### Instruction
Reproduce the lines from the one containing "stated [88, 599]" through the one containing "Karima (916, 244)", changing "wreath" to "garland" and leaving all else as it is.

Word and element location entries:

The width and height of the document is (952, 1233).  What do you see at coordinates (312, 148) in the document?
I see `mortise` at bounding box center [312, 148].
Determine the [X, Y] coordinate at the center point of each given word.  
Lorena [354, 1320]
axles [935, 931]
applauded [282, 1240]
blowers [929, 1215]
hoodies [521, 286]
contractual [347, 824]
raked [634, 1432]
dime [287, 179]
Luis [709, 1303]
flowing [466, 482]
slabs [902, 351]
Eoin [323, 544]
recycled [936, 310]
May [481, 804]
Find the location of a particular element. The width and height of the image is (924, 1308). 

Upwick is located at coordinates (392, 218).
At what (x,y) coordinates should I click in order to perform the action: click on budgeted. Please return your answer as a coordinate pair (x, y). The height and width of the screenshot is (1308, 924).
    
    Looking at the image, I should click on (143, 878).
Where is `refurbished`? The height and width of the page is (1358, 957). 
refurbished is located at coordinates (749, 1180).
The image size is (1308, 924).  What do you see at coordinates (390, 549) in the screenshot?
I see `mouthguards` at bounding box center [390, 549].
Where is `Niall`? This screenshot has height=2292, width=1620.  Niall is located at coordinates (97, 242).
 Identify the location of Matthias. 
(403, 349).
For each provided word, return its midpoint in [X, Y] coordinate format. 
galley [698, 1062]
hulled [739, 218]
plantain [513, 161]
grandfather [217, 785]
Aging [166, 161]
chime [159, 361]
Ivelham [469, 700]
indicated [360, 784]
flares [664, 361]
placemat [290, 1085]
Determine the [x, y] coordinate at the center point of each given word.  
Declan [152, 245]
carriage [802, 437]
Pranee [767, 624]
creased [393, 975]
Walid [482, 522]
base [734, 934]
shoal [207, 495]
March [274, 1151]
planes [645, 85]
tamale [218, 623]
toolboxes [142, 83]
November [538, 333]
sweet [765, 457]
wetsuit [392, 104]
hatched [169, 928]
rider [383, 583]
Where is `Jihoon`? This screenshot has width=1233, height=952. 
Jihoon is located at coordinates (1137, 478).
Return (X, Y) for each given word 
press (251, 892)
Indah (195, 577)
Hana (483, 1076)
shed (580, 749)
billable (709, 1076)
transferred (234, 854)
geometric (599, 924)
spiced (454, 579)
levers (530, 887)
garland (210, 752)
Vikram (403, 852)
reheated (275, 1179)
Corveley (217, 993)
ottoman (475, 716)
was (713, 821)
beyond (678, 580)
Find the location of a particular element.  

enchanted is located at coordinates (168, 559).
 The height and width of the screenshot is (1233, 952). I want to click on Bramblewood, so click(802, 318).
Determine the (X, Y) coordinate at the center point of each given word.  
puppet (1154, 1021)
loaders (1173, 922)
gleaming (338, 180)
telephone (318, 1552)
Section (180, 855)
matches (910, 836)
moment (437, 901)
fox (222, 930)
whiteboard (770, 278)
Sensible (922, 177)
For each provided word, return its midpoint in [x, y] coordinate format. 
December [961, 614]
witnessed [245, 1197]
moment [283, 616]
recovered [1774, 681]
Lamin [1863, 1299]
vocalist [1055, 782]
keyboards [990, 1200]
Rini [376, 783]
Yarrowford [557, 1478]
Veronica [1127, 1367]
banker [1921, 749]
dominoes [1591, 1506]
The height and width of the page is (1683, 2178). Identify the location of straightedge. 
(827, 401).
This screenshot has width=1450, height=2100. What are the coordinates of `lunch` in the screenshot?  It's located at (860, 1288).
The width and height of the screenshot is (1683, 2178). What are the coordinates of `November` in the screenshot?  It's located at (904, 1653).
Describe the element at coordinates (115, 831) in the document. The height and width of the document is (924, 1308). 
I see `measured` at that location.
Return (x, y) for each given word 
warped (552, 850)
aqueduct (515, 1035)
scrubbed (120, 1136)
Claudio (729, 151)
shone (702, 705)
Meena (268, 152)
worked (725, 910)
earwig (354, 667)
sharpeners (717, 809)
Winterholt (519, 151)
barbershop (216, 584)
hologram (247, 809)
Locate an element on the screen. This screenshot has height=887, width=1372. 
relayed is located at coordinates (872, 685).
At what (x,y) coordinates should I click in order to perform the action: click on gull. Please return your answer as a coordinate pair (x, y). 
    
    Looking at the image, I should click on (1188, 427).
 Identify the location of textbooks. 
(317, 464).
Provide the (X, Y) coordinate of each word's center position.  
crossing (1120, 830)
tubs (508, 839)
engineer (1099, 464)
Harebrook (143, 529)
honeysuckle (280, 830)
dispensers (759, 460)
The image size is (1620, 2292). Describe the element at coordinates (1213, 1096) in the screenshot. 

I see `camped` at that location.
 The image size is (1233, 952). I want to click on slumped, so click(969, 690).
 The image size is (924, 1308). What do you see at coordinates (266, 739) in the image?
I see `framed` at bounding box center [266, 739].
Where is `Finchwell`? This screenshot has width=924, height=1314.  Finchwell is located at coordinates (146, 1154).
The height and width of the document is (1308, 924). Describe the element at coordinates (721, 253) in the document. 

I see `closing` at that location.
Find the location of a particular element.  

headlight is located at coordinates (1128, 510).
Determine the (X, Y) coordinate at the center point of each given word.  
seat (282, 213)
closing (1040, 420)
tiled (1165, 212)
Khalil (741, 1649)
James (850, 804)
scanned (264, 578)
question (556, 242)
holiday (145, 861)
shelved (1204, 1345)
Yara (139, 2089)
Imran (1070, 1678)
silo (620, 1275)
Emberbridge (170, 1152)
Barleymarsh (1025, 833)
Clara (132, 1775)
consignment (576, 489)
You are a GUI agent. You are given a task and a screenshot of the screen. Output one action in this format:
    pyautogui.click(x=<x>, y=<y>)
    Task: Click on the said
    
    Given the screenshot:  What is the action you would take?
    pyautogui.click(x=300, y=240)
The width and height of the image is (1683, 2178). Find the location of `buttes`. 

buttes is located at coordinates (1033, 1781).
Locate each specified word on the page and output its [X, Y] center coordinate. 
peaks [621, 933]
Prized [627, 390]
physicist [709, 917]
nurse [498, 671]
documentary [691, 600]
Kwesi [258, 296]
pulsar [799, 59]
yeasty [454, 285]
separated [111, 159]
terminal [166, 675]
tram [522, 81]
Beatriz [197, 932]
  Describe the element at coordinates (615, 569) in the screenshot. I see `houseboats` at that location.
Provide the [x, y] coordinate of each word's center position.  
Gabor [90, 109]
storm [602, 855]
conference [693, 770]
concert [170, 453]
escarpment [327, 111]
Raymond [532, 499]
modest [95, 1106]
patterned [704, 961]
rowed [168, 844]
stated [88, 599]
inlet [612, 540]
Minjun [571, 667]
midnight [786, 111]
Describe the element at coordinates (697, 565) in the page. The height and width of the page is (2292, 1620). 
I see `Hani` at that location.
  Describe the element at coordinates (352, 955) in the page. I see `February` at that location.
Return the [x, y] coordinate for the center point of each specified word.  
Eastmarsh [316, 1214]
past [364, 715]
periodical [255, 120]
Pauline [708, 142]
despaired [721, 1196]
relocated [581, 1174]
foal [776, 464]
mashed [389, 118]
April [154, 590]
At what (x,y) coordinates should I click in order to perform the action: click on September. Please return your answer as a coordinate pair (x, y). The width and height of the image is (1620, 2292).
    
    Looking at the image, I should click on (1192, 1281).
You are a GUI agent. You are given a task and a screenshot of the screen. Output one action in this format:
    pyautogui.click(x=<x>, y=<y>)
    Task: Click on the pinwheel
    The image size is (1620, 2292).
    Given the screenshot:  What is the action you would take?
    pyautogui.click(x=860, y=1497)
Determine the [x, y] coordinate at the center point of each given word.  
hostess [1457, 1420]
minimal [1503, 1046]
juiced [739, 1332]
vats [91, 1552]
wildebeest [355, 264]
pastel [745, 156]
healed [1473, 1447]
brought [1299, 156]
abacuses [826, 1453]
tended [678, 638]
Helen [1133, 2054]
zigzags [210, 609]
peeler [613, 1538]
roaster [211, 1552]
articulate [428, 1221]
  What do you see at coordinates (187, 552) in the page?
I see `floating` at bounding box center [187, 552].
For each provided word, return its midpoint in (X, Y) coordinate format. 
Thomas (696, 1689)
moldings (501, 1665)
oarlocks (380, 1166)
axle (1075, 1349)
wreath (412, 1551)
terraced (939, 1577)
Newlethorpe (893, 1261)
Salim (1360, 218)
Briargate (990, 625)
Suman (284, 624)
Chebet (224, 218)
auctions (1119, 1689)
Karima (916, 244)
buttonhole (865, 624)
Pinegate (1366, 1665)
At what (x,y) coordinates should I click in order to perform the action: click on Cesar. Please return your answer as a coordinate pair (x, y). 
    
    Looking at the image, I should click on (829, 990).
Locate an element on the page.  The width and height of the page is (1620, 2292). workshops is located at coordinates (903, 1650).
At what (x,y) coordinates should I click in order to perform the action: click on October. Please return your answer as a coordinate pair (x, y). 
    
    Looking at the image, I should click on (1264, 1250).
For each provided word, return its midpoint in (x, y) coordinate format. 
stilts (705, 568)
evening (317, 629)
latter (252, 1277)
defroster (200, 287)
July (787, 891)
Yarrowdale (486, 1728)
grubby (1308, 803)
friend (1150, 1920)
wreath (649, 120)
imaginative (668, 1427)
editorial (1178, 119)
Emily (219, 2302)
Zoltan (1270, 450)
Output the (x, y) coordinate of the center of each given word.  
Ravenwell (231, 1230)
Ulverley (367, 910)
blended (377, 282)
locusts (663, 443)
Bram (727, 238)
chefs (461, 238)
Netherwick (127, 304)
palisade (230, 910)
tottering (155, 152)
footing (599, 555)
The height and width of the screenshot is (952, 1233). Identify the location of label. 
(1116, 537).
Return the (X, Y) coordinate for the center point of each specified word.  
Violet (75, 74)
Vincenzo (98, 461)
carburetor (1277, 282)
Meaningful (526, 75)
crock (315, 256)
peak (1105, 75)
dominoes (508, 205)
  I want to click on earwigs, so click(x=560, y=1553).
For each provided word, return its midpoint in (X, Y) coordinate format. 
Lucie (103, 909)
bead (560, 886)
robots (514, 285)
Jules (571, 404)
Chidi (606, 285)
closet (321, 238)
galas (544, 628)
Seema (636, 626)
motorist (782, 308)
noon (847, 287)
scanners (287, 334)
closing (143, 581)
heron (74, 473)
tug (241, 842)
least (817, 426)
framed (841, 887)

### Written answer
stated [88, 599]
inlet [612, 540]
Minjun [571, 667]
midnight [786, 111]
Describe the element at coordinates (697, 565) in the page. The height and width of the page is (2292, 1620). 
I see `Hani` at that location.
  Describe the element at coordinates (352, 955) in the page. I see `February` at that location.
Return the [x, y] coordinate for the center point of each specified word.  
Eastmarsh [316, 1214]
past [364, 715]
periodical [255, 120]
Pauline [708, 142]
despaired [721, 1196]
relocated [581, 1174]
foal [776, 464]
mashed [389, 118]
April [154, 590]
At what (x,y) coordinates should I click in order to perform the action: click on September. Please return your answer as a coordinate pair (x, y). The width and height of the image is (1620, 2292).
    
    Looking at the image, I should click on (1192, 1281).
You are a GUI agent. You are given a task and a screenshot of the screen. Output one action in this format:
    pyautogui.click(x=<x>, y=<y>)
    Task: Click on the pinwheel
    The image size is (1620, 2292).
    Given the screenshot:  What is the action you would take?
    pyautogui.click(x=860, y=1497)
Determine the [x, y] coordinate at the center point of each given word.  
hostess [1457, 1420]
minimal [1503, 1046]
juiced [739, 1332]
vats [91, 1552]
wildebeest [355, 264]
pastel [745, 156]
healed [1473, 1447]
brought [1299, 156]
abacuses [826, 1453]
tended [678, 638]
Helen [1133, 2054]
zigzags [210, 609]
peeler [613, 1538]
roaster [211, 1552]
articulate [428, 1221]
  What do you see at coordinates (187, 552) in the page?
I see `floating` at bounding box center [187, 552].
For each provided word, return its midpoint in (X, Y) coordinate format. 
Thomas (696, 1689)
moldings (501, 1665)
oarlocks (380, 1166)
axle (1075, 1349)
garland (412, 1551)
terraced (939, 1577)
Newlethorpe (893, 1261)
Salim (1360, 218)
Briargate (990, 625)
Suman (284, 624)
Chebet (224, 218)
auctions (1119, 1689)
Karima (916, 244)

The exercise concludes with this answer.